■ EXERCISE: Please return all lines of the data below containing the string "BARO".

■ DATA TO EXAMINE:
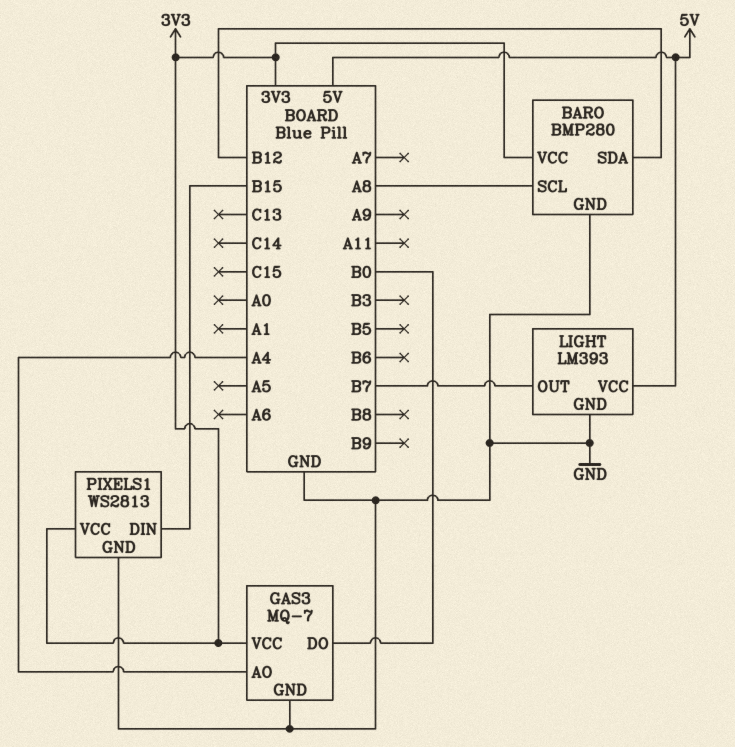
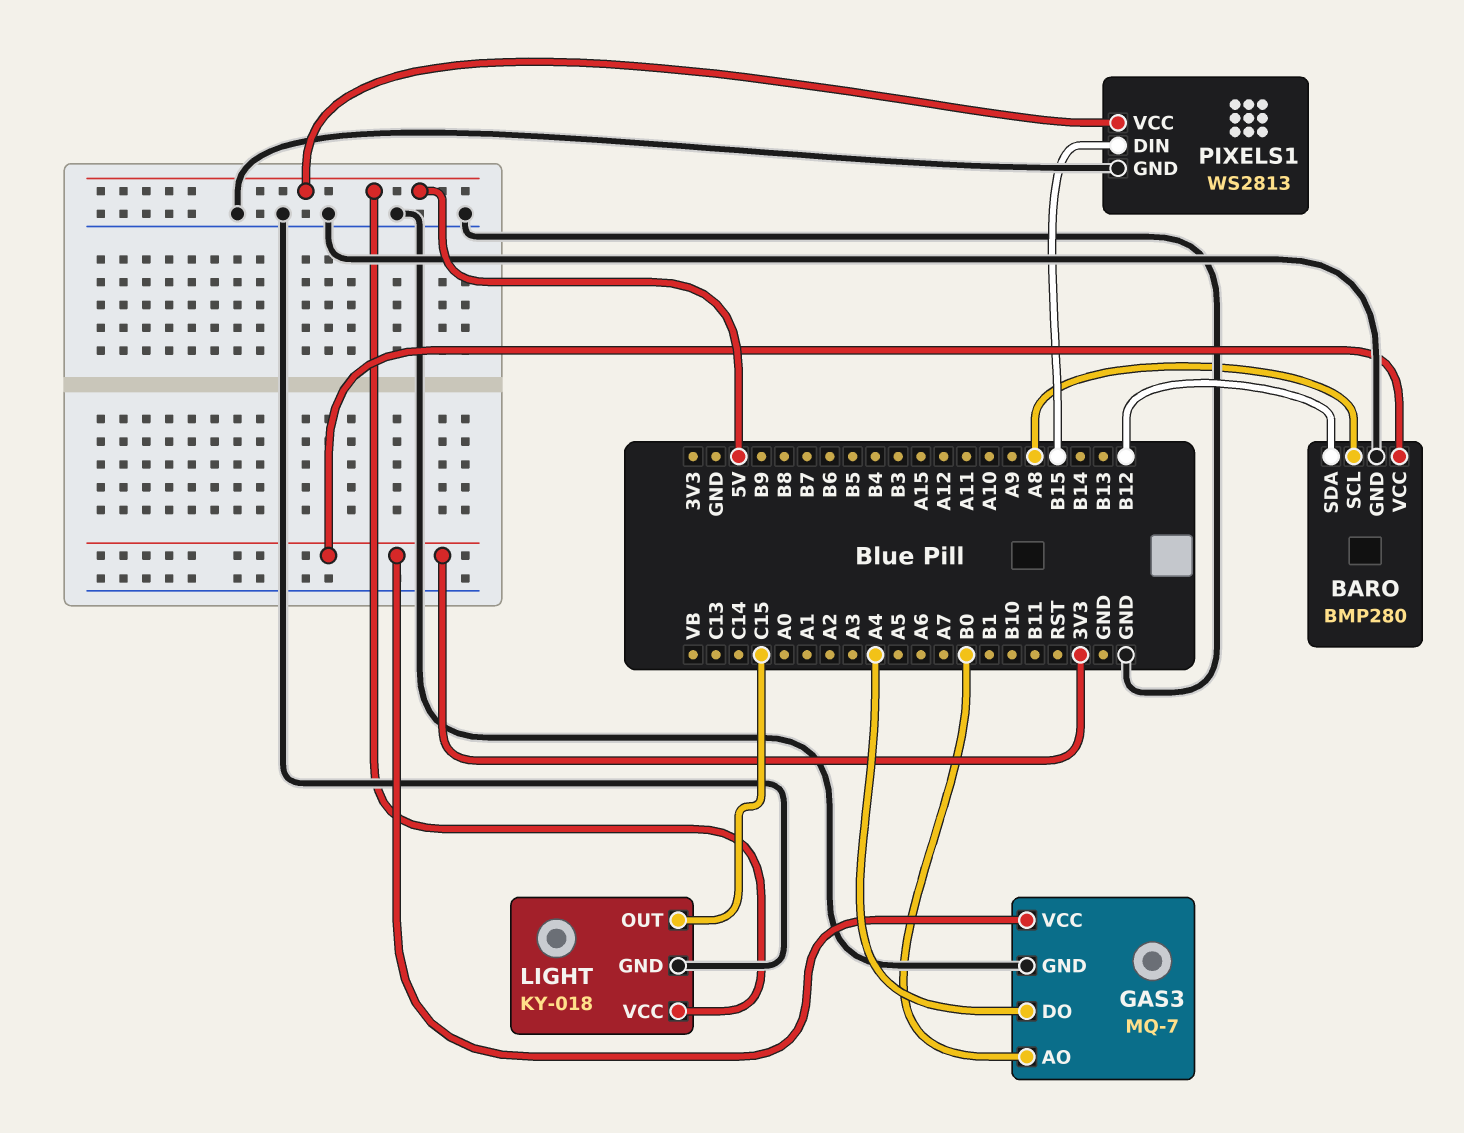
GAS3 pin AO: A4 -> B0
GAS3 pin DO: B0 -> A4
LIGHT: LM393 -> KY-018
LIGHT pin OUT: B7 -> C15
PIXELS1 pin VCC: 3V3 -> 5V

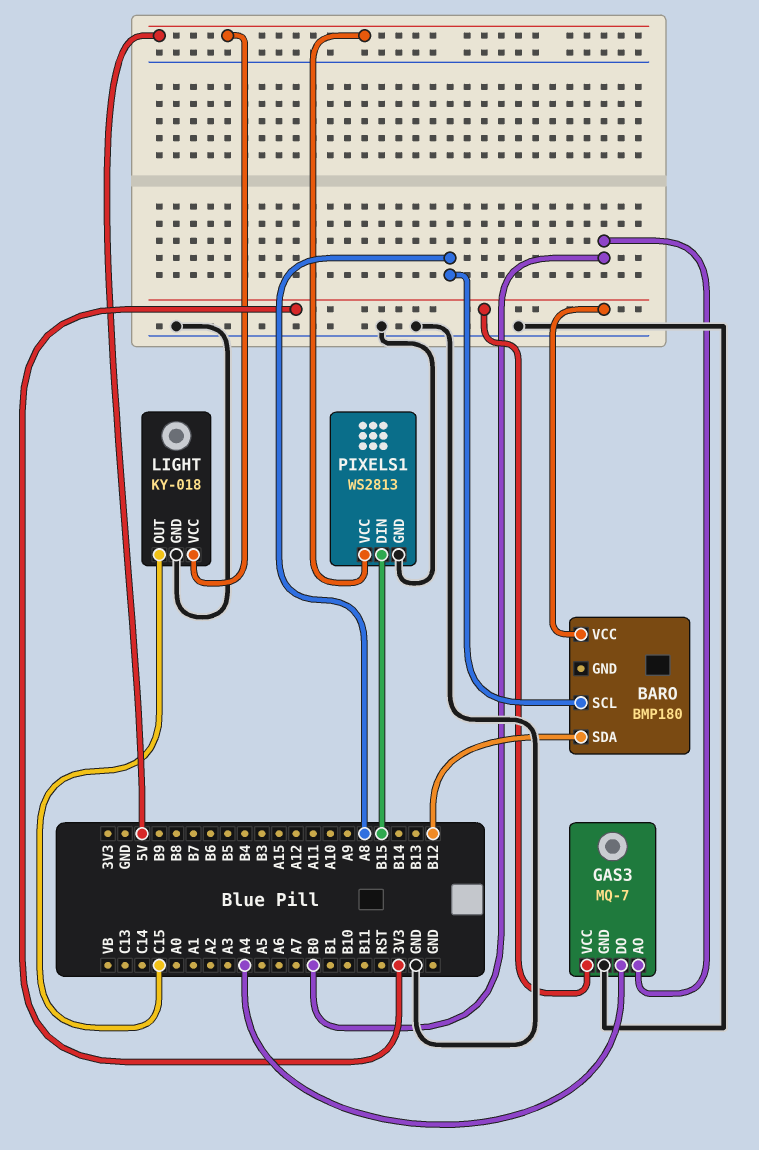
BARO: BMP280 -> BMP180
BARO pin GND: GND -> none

■ RESULT OF THIS TASK:
BARO: BMP280 -> BMP180
BARO pin GND: GND -> none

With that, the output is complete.